- **Task details**:
Which lines of the entries contain the string "star"? Please find them and copy them.

- **Collected data**:
* * * * * * *
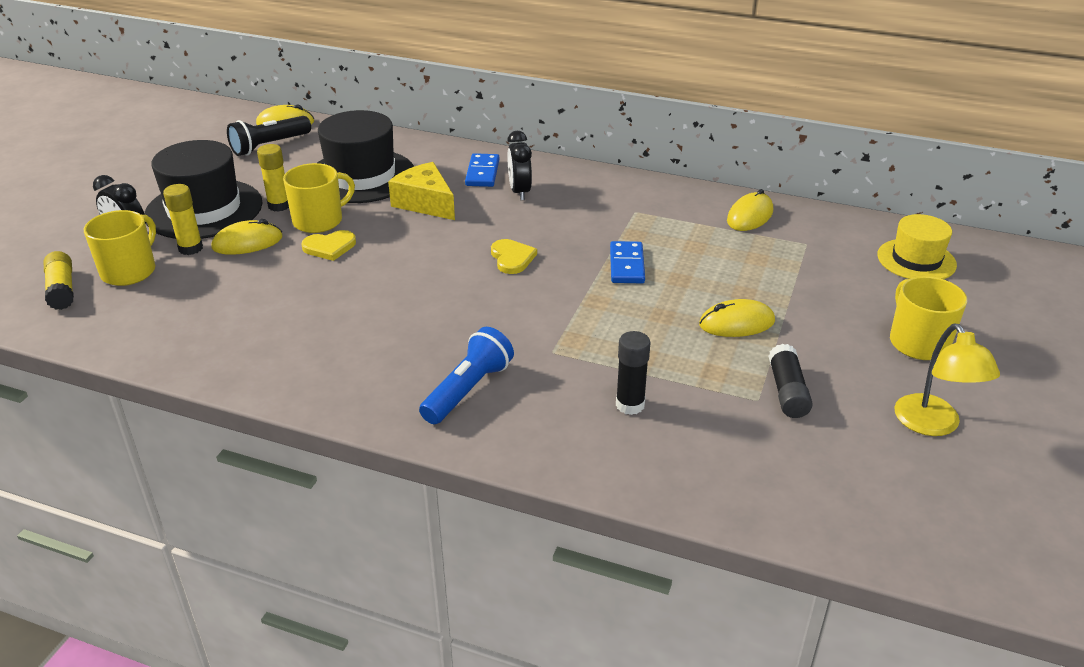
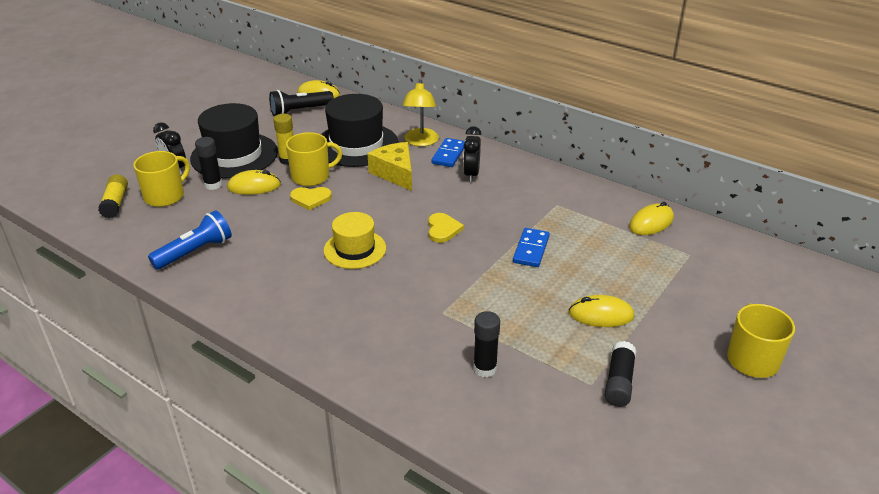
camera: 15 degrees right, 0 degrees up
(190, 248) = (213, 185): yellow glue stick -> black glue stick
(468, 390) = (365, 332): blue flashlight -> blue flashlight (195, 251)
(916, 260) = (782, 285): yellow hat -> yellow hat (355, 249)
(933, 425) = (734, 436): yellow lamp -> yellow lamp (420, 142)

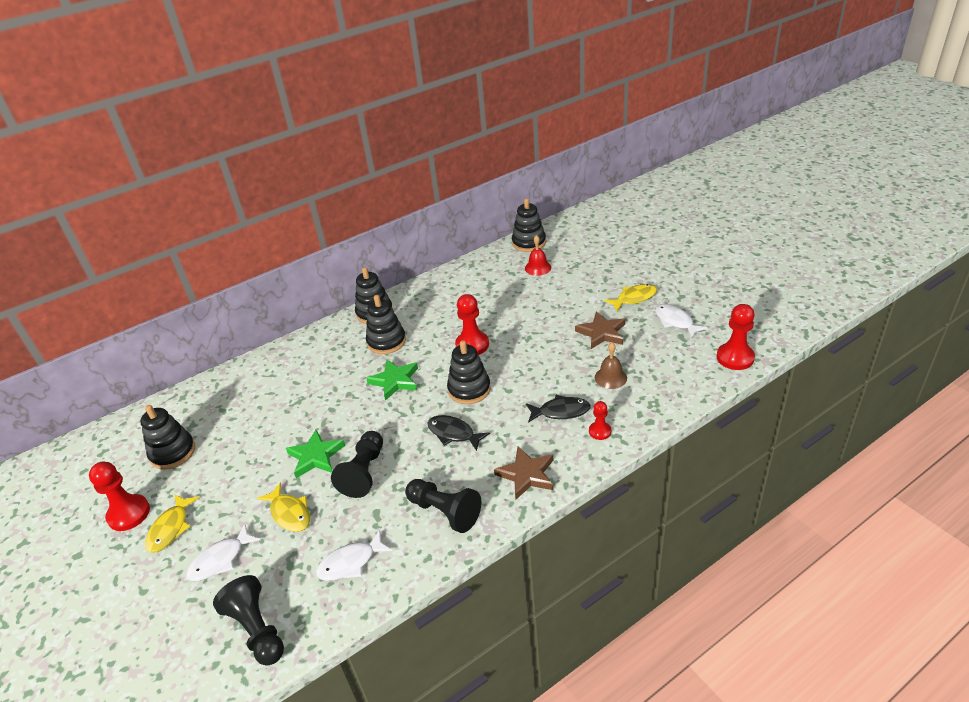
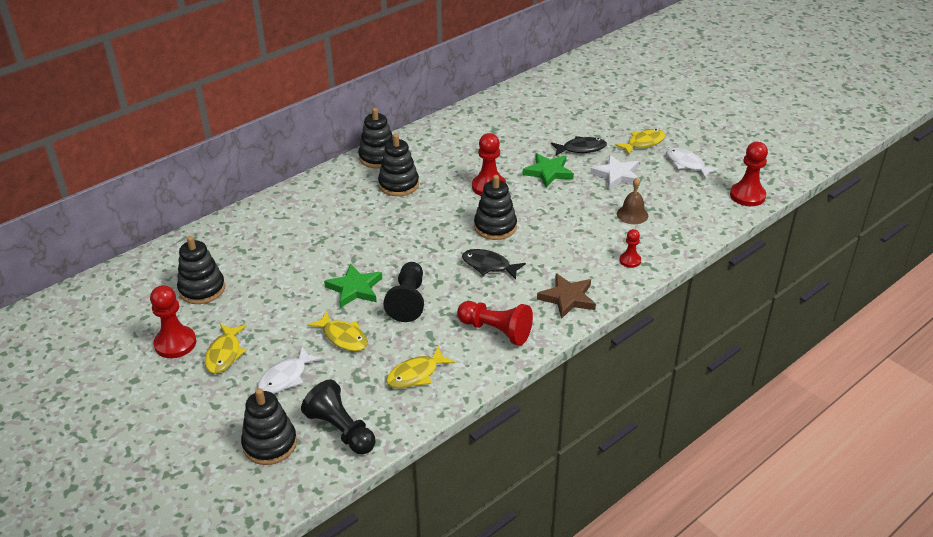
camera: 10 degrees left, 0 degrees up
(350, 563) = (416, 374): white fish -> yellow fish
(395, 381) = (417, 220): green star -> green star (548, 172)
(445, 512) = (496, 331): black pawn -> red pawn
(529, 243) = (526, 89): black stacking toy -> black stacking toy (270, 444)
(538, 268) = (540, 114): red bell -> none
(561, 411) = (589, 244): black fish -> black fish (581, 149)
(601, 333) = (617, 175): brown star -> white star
* * * * * * *
- **Answer to this exercise**:
(395, 381) = (417, 220): green star -> green star (548, 172)
(601, 333) = (617, 175): brown star -> white star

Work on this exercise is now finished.